Count the lines below that include the word "gelb" and write that number alone.
[Data below Boundary: Start]
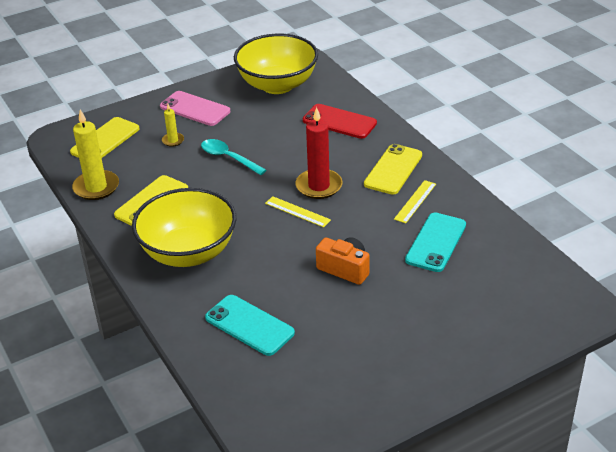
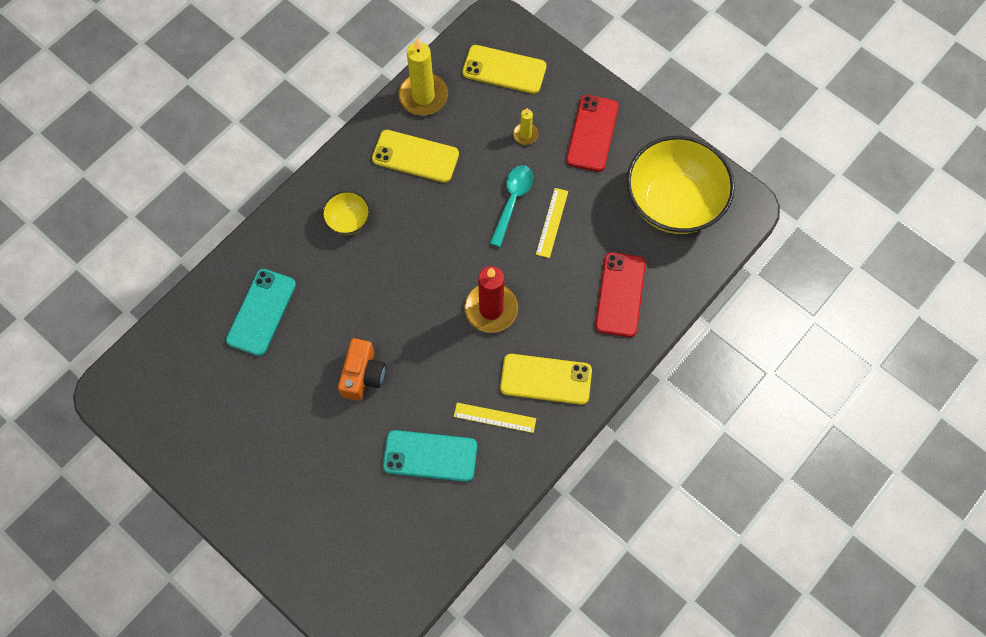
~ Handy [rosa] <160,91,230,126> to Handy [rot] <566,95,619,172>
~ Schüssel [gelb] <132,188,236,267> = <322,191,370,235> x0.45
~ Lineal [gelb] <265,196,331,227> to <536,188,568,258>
[Data below Boundary: End]
*Response area*
2